▶ [SOURCE DATA]
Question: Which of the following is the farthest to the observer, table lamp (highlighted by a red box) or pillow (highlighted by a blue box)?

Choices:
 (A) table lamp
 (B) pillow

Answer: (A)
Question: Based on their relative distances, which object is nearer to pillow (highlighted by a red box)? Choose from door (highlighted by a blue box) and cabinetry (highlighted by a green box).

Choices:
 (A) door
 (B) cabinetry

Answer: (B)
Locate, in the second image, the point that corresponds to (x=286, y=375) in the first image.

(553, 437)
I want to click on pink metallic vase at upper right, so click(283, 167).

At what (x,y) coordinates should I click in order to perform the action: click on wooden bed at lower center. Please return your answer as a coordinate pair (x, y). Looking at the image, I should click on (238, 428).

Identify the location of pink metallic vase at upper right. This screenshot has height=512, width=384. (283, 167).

* * *

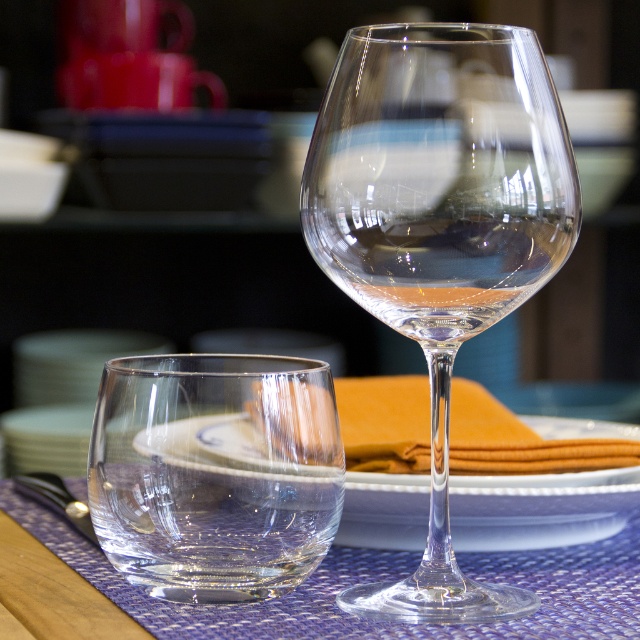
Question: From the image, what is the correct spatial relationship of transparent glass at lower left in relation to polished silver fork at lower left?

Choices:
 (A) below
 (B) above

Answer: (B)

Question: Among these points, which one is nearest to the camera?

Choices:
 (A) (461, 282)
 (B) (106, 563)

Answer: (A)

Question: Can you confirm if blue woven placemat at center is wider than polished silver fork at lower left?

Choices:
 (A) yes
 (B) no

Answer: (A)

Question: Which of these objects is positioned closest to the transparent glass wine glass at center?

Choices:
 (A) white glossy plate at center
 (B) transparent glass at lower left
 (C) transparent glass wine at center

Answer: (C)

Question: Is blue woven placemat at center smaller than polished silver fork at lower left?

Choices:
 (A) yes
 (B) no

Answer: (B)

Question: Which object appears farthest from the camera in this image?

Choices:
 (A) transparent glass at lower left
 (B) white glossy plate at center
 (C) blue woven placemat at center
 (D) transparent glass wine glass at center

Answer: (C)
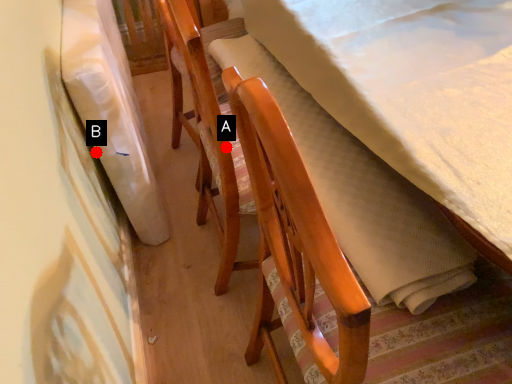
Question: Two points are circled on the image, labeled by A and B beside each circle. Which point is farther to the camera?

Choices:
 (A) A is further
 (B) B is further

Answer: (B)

▶ [TASK TO COMPLETE] Repeat the entries above word for word, from the line containing "Question: Which of the following" through the line containing "(B) cabinetry", including both of those lines.

▶ [RESPONSE TO THIS TASK]
Question: Which of the following is the farthest to the observer, table lamp (highlighted by a red box) or pillow (highlighted by a blue box)?

Choices:
 (A) table lamp
 (B) pillow

Answer: (A)
Question: Based on their relative distances, which object is nearer to pillow (highlighted by a red box)? Choose from door (highlighted by a blue box) and cabinetry (highlighted by a green box).

Choices:
 (A) door
 (B) cabinetry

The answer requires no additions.